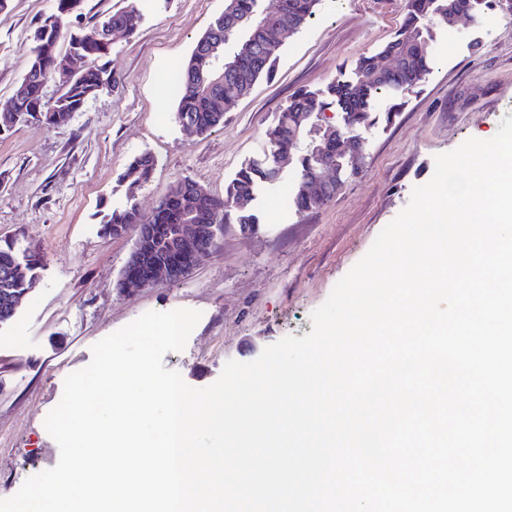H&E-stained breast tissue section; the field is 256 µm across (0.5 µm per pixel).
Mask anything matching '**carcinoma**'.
<instances>
[{"instance_id": "obj_1", "label": "carcinoma", "mask_w": 512, "mask_h": 512, "mask_svg": "<svg viewBox=\"0 0 512 512\" xmlns=\"http://www.w3.org/2000/svg\"><path fill=\"white\" fill-rule=\"evenodd\" d=\"M261 0H228L230 8L243 23L228 27L224 15H219L203 33L218 29L224 35V44L234 46L231 55L225 57L224 107L212 104L201 89L191 80L192 72L207 66L202 57L190 52L179 71V92L176 116L179 123H188L204 134L224 124V113L229 111L242 97L250 93L258 79L270 75L282 52V45L273 32L264 36V51L250 52L247 43L256 35L255 26L262 10ZM289 22L300 31L315 15L319 0H288ZM86 0H55L54 10L46 16L34 31L33 45L27 50V69L22 78L26 85L23 95L13 92L0 97V115L12 112L16 120L0 125V133L31 120L48 126L68 122L71 115L81 111L85 102L94 96L103 85L104 65L111 45L105 36L110 27L120 26L133 32L139 25L141 15L134 3L107 14L94 23L89 31L73 33L72 18L83 15ZM487 0H405L403 22L394 37L378 52L361 57L355 64L349 80L339 79L319 91H301L294 95L266 130L270 147H283L293 152L297 149L306 127L321 120L325 111L336 107L341 124L345 128H357L370 118L372 102L387 91L402 92L419 84L431 70L428 52L429 25L450 23L453 11L466 7L472 16H477ZM86 59V66L77 73L72 72L69 60L72 55ZM383 56L399 59V68L387 75L377 72V61ZM47 73L51 81L58 84L57 94L48 97L45 88L36 81L38 75ZM321 153L336 167V174L350 167L345 150V141L329 139L320 144ZM314 145H309L299 158V174L294 182L292 199L300 212L317 210L335 194L339 181L326 185L321 194L305 193V179L316 165ZM154 159L149 154L135 158L120 175V181L128 183L129 194L125 206L109 209L100 221V231L106 237L128 233L140 224L149 225L154 233L165 236L167 224L178 222L180 198L196 190L197 183L180 179L173 182L167 195L158 201L154 209L143 213L135 199V190L147 183L153 173ZM275 178L271 168L249 162L242 166L226 184L224 197L206 196L195 215L197 224L216 225V234H222L224 225L234 223L248 229L256 223L250 210L252 197L259 184ZM41 258L32 252L19 257L13 239L0 238V307L13 294L29 293L40 281Z\"/></svg>"}]
</instances>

> Task directions
Quote every line word for word and keep the images out of the copy.

> Task response
H&E-stained breast tissue section; the field is 256 µm across (0.5 µm per pixel).
Mask anything matching '**carcinoma**'.
<instances>
[{"instance_id": "obj_1", "label": "carcinoma", "mask_w": 512, "mask_h": 512, "mask_svg": "<svg viewBox=\"0 0 512 512\" xmlns=\"http://www.w3.org/2000/svg\"><path fill=\"white\" fill-rule=\"evenodd\" d=\"M261 0H228L230 8L243 23L228 27L224 15H219L203 33L218 29L224 35V44L234 46L231 55L225 57L224 107L212 104L201 89L191 80L192 72L207 66L202 57L190 52L179 71V92L176 116L179 123H188L204 134L224 124V113L229 111L242 97L250 93L258 79L270 75L282 52V45L273 32L264 36V51L250 52L247 43L256 35L255 26L262 10ZM289 22L300 31L315 15L319 0H288ZM86 0H55L54 10L46 16L34 31L33 45L27 50V69L22 78L26 85L23 95L13 92L0 97V115L12 112L16 120L0 125V133L31 120L48 126L68 122L71 115L81 111L85 102L94 96L103 85L104 65L111 45L105 36L110 27L120 26L133 32L139 25L141 15L134 3L107 14L94 23L89 31L73 33L72 18L83 15ZM487 0H405L403 22L394 37L378 52L361 57L355 64L349 80L339 79L319 91H301L294 95L266 130L270 147H283L293 152L297 149L306 127L321 120L325 111L336 107L341 124L345 128H357L370 118L372 102L387 91L402 92L419 84L431 70L428 52L429 25L450 23L453 11L466 7L472 16H477ZM86 59V66L77 73L72 72L69 60L72 55ZM383 56L399 59V68L387 75L377 72V61ZM47 73L51 81L58 84L57 94L48 97L45 88L36 81L38 75ZM321 153L336 167V174L350 167L345 150V141L329 139L320 144ZM314 145H309L299 158V174L294 182L292 199L300 212L317 210L335 194L339 181L326 185L321 194L305 193V179L316 165ZM154 159L149 154L135 158L120 175V181L128 183L129 194L125 206L109 209L100 221V231L106 237L128 233L140 224L149 225L154 233L165 236L167 224L178 222L180 198L196 190L197 183L180 179L173 182L167 195L158 201L154 209L143 213L135 199V190L147 183L153 173ZM275 178L271 168L249 162L242 166L226 184L224 197L206 196L195 215L197 224L216 225V234H222L224 225L234 223L248 229L256 223L250 210L252 197L259 184ZM41 258L32 252L19 257L13 239L0 238V307L13 294L29 293L40 281Z\"/></svg>"}]
</instances>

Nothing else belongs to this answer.